WHAT YOU HAVE TO DO: Only the lines of the data below from the one with "SW2: switch (PWR, VCC) -> switch (0V, PWR)" through the one with "C7: 1uF (plus" are wanted. Repeat them exactly.
+ + + + +
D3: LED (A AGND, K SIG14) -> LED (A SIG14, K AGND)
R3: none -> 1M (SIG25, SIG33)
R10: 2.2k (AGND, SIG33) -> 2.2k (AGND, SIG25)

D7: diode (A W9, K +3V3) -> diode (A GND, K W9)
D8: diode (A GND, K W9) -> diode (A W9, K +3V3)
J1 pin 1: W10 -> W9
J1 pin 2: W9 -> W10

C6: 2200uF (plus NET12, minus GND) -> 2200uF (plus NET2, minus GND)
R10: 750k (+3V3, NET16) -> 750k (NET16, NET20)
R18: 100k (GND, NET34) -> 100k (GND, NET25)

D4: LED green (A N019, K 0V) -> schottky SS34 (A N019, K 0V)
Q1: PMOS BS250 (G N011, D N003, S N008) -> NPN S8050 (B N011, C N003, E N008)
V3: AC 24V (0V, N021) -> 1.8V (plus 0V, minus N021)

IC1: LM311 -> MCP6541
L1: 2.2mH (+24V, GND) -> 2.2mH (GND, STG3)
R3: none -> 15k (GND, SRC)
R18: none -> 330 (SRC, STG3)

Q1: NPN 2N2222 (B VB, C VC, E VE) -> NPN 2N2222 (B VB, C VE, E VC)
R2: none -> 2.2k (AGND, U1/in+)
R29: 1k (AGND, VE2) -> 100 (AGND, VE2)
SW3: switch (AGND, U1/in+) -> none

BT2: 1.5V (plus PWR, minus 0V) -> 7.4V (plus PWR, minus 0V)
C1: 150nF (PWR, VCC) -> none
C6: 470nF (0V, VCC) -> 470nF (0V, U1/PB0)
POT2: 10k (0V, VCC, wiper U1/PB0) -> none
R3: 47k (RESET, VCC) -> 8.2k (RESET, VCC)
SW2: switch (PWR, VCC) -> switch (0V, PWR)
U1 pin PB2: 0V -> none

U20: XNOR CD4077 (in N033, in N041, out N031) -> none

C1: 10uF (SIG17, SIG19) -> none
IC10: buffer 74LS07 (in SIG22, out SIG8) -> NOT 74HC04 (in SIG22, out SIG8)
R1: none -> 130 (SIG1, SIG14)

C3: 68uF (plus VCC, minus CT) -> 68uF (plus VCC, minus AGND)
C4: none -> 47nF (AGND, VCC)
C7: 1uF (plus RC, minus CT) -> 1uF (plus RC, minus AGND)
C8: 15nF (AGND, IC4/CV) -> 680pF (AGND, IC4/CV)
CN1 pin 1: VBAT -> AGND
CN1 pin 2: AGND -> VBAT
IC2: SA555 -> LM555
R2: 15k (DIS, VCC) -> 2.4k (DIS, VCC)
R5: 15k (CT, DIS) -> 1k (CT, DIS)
+ + + + +
EXPECTED ANSWER:
SW2: switch (PWR, VCC) -> switch (0V, PWR)
U1 pin PB2: 0V -> none

U20: XNOR CD4077 (in N033, in N041, out N031) -> none

C1: 10uF (SIG17, SIG19) -> none
IC10: buffer 74LS07 (in SIG22, out SIG8) -> NOT 74HC04 (in SIG22, out SIG8)
R1: none -> 130 (SIG1, SIG14)

C3: 68uF (plus VCC, minus CT) -> 68uF (plus VCC, minus AGND)
C4: none -> 47nF (AGND, VCC)
C7: 1uF (plus RC, minus CT) -> 1uF (plus RC, minus AGND)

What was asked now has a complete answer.